:: To do ::
Copy out every record exactly.

[Collected data entries]
......
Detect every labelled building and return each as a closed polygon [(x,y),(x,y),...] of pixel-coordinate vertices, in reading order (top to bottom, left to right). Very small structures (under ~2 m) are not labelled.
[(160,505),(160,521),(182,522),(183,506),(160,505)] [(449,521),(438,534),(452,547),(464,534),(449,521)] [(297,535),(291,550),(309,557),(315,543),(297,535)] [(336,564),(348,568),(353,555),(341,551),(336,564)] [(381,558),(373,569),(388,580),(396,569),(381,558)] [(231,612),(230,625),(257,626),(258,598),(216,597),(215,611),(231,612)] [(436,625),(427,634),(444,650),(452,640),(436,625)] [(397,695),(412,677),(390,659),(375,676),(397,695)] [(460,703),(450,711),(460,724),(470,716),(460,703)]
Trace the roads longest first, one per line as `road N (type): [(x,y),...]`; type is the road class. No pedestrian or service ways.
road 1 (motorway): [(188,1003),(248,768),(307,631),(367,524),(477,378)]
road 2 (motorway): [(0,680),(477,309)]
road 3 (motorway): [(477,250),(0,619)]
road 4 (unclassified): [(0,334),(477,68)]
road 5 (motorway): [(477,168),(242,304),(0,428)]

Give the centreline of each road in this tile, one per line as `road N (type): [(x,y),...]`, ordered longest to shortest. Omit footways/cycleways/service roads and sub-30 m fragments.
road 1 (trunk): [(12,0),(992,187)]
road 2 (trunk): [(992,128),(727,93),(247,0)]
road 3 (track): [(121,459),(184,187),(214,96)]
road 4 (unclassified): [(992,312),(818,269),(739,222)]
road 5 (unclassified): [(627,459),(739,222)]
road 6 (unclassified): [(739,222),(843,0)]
......
:: Exercise answer ::
Detect every labelled building and return each as a closed polygon [(x,y),(x,y),...] of pixel-coordinate vertices, in reading order (top to bottom, left to right). Very small structures (under ~2 m) are not labelled.
[(160,505),(160,521),(182,522),(183,506),(160,505)] [(449,521),(438,534),(452,547),(464,534),(449,521)] [(297,535),(291,550),(309,557),(315,543),(297,535)] [(336,564),(348,568),(353,555),(341,551),(336,564)] [(381,558),(373,569),(388,580),(396,569),(381,558)] [(231,612),(230,625),(257,626),(258,598),(216,597),(215,611),(231,612)] [(436,625),(427,634),(444,650),(452,640),(436,625)] [(397,695),(412,677),(390,659),(375,676),(397,695)] [(460,703),(450,711),(460,724),(470,716),(460,703)]
Trace the roads longest first, one per line as `road N (type): [(x,y),...]`; type is the road class. No pedestrian or service ways.
road 1 (motorway): [(188,1003),(248,768),(307,631),(367,524),(477,378)]
road 2 (motorway): [(0,680),(477,309)]
road 3 (motorway): [(477,250),(0,619)]
road 4 (unclassified): [(0,334),(477,68)]
road 5 (motorway): [(477,168),(242,304),(0,428)]

Give the centreline of each road in this tile, one per line as `road N (type): [(x,y),...]`, ordered longest to shortest. Omit footways/cycleways/service roads and sub-30 m fragments.
road 1 (trunk): [(12,0),(992,187)]
road 2 (trunk): [(992,128),(727,93),(247,0)]
road 3 (track): [(121,459),(184,187),(214,96)]
road 4 (unclassified): [(992,312),(818,269),(739,222)]
road 5 (unclassified): [(627,459),(739,222)]
road 6 (unclassified): [(739,222),(843,0)]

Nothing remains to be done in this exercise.